• _Input data_:
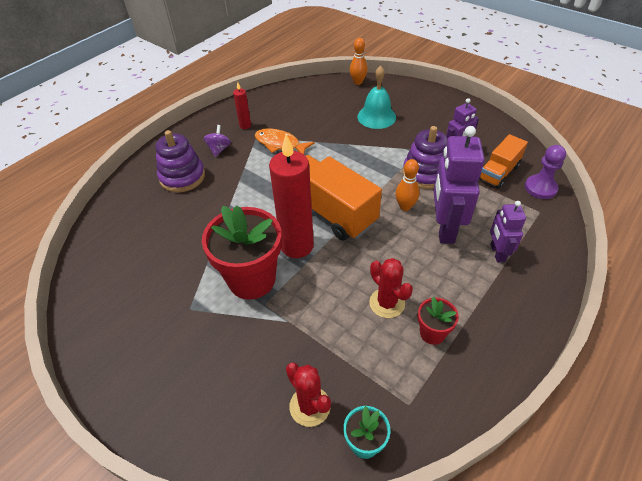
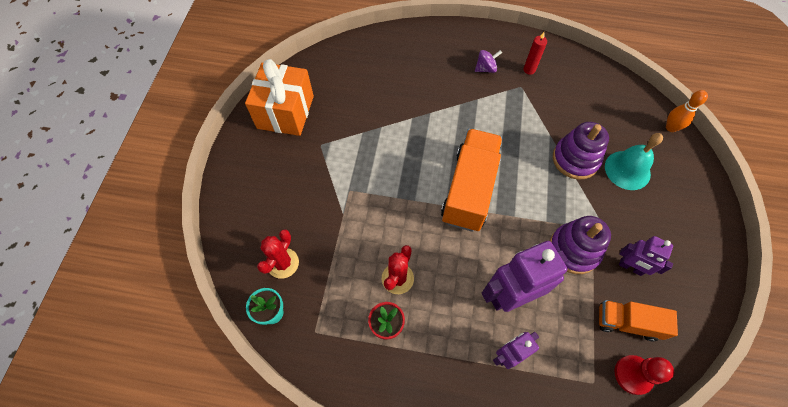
camera: 60 degrees right, 15 degrees up
(118, 326) = (285, 112): none -> orange gift
(182, 177) = (437, 63): purple stacking toy -> purple stacking toy (575, 159)
(251, 279) = (366, 169): red flower pot -> none
(280, 144) = (525, 109): orange fish -> none
(297, 246) = (416, 183): red candle -> none
(405, 206) = (516, 249): orange bowling pin -> none
(540, 188) = (633, 375): purple pawn -> red pawn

• _The problem_: Please write the data out again exactly, but do not carry over the pictures.

• _Result of the exercise_:
camera: 60 degrees right, 15 degrees up
(118, 326) = (285, 112): none -> orange gift
(182, 177) = (437, 63): purple stacking toy -> purple stacking toy (575, 159)
(251, 279) = (366, 169): red flower pot -> none
(280, 144) = (525, 109): orange fish -> none
(297, 246) = (416, 183): red candle -> none
(405, 206) = (516, 249): orange bowling pin -> none
(540, 188) = (633, 375): purple pawn -> red pawn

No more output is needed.